Work order: Return the listing below exactly, with the pictures dropped.

Source material:
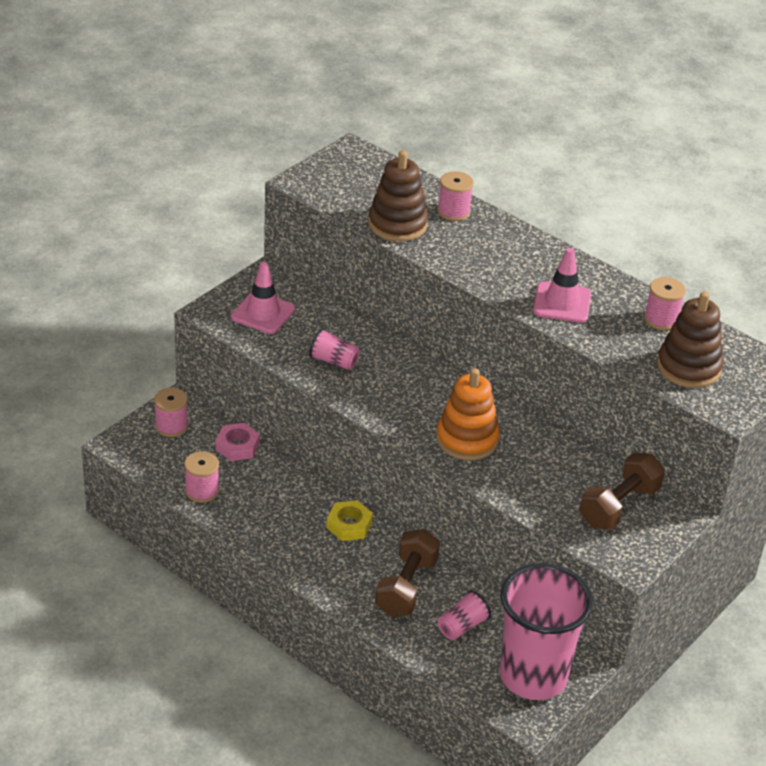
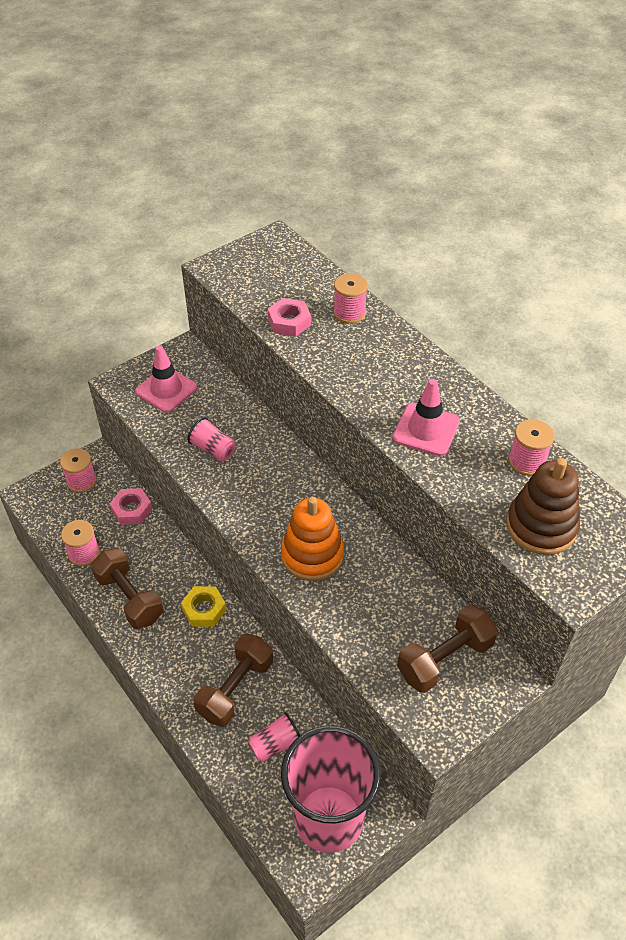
camera: 15 degrees right, 10 degrees up
brown stacking toy [368,150,428,241] -> pink nut [268,298,311,337]
none -> brown dumbbell [91,548,164,629]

Your solution:
camera: 15 degrees right, 10 degrees up
brown stacking toy [368,150,428,241] -> pink nut [268,298,311,337]
none -> brown dumbbell [91,548,164,629]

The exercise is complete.